Prompt: Through the last line of the entries, please copy every line exactly, starting with the one that contains "MATRIX1: MAX7219 -> MAX7221".

-------

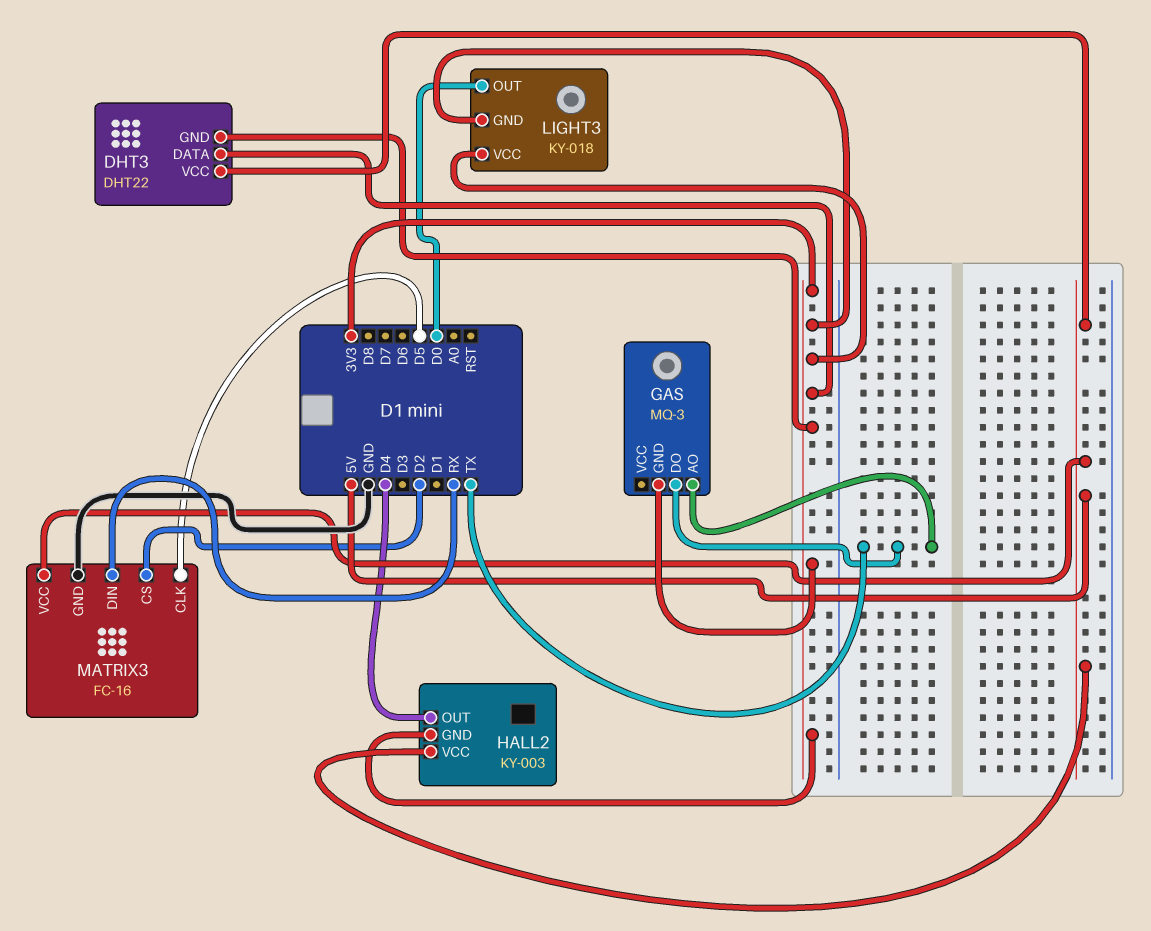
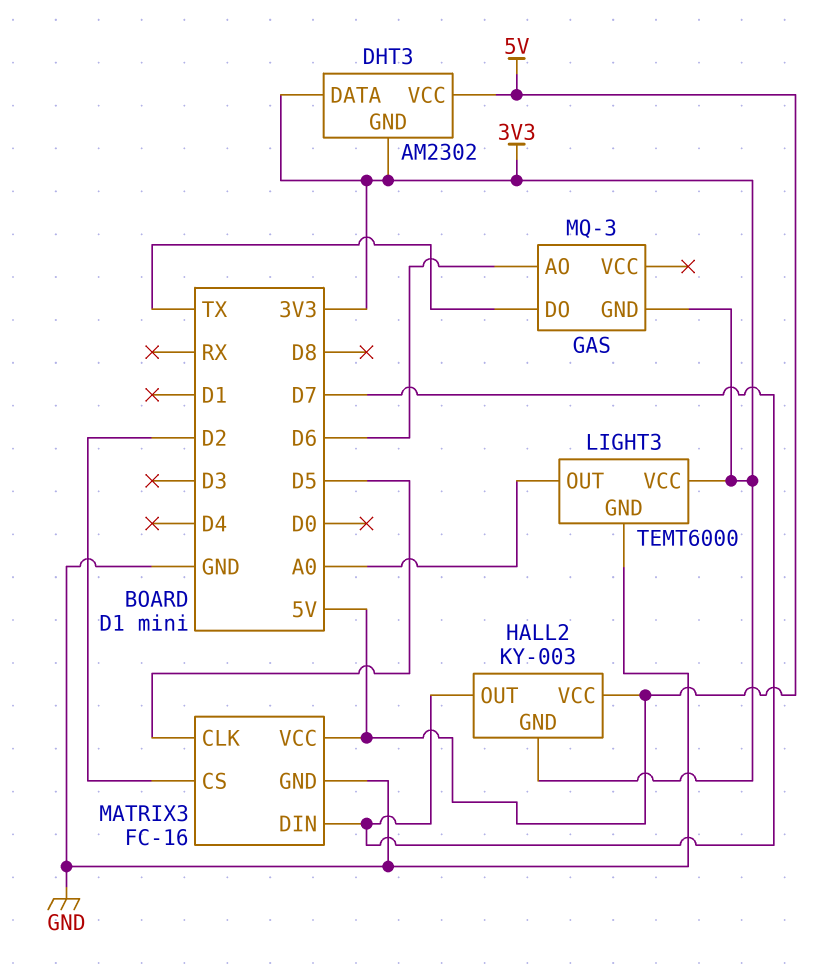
DHT3: DHT22 -> AM2302
GAS pin AO: TX -> D6
HALL2 pin OUT: D4 -> D7
LIGHT3: KY-018 -> TEMT6000
LIGHT3 pin GND: 3V3 -> GND
LIGHT3 pin OUT: D0 -> A0
MATRIX3 pin DIN: RX -> D7

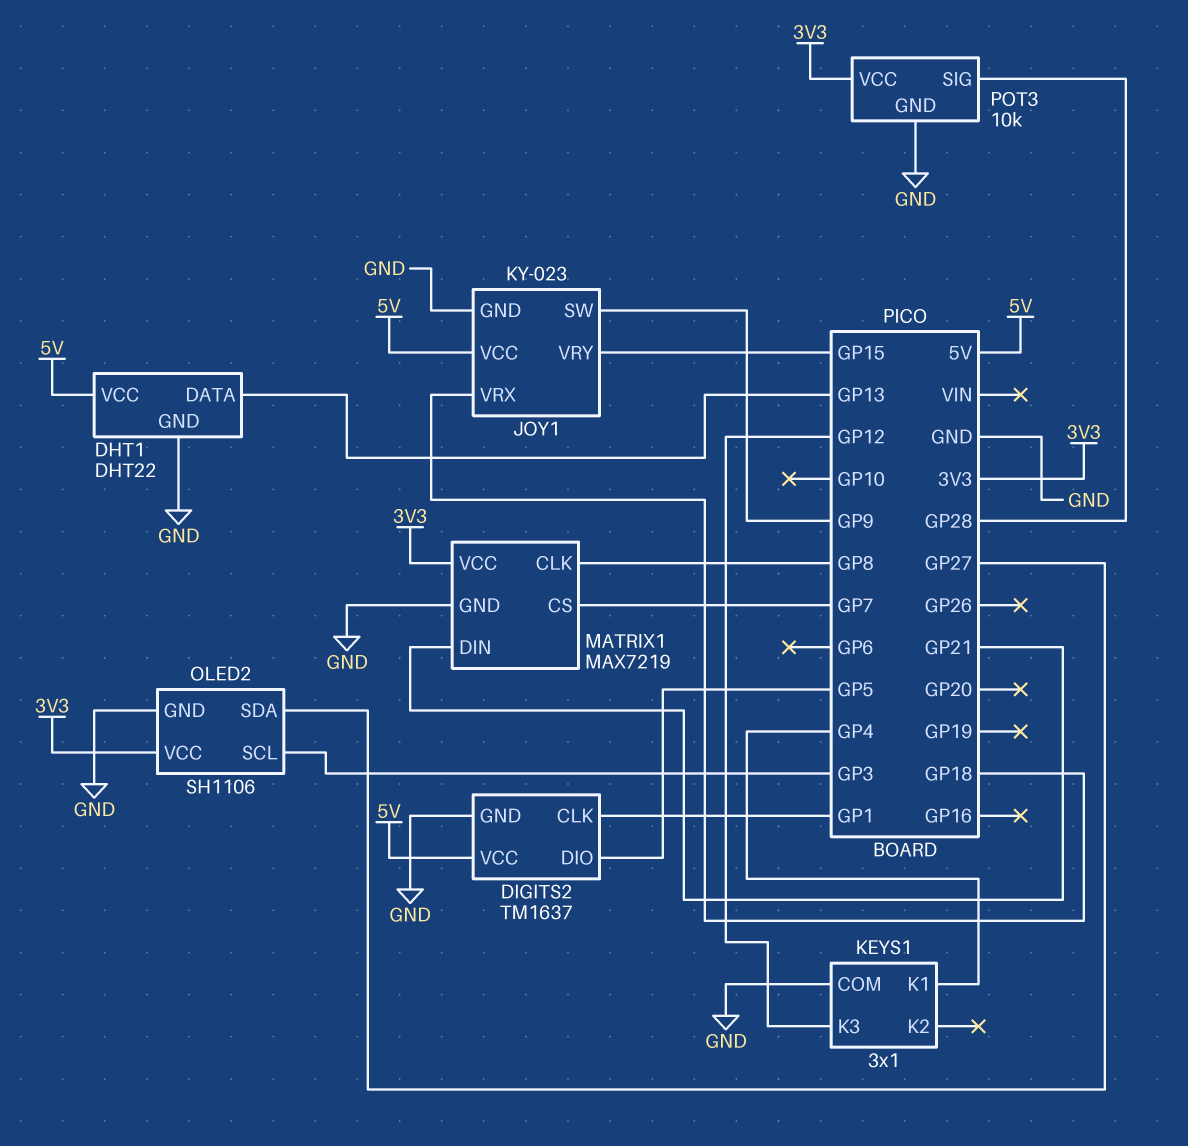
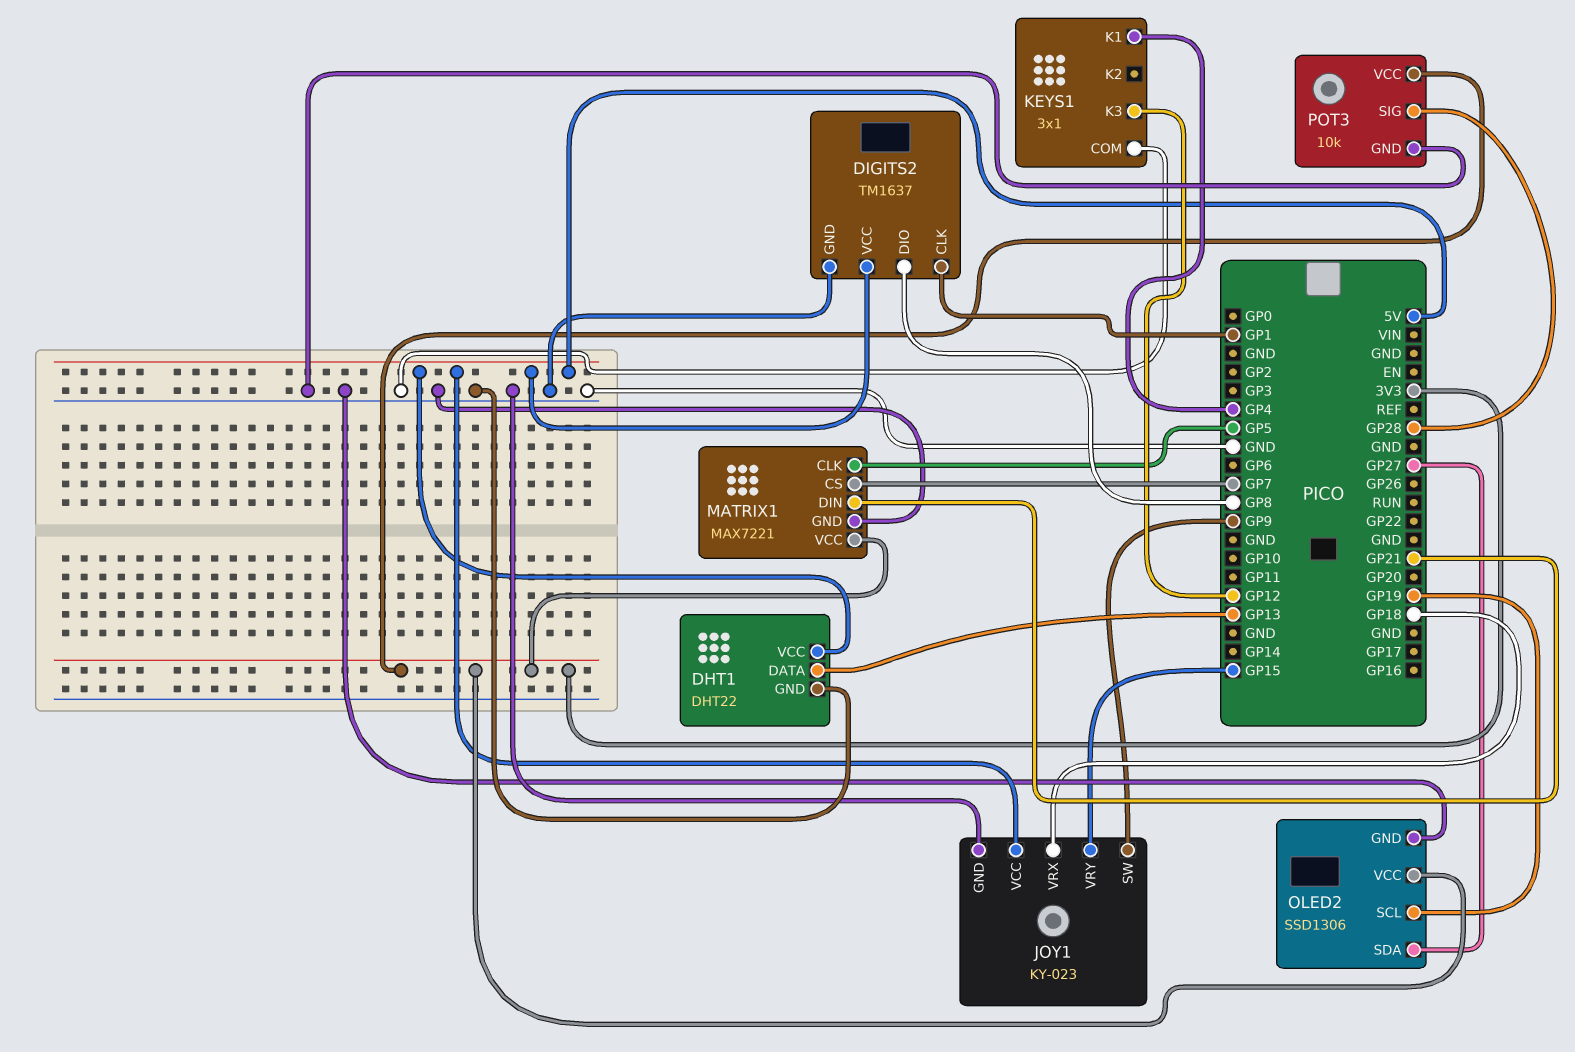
DIGITS2 pin DIO: GP5 -> GP8
MATRIX1: MAX7219 -> MAX7221
MATRIX1 pin CLK: GP8 -> GP5
OLED2: SH1106 -> SSD1306
OLED2 pin SCL: GP3 -> GP19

-------

Exercise solution:
MATRIX1: MAX7219 -> MAX7221
MATRIX1 pin CLK: GP8 -> GP5
OLED2: SH1106 -> SSD1306
OLED2 pin SCL: GP3 -> GP19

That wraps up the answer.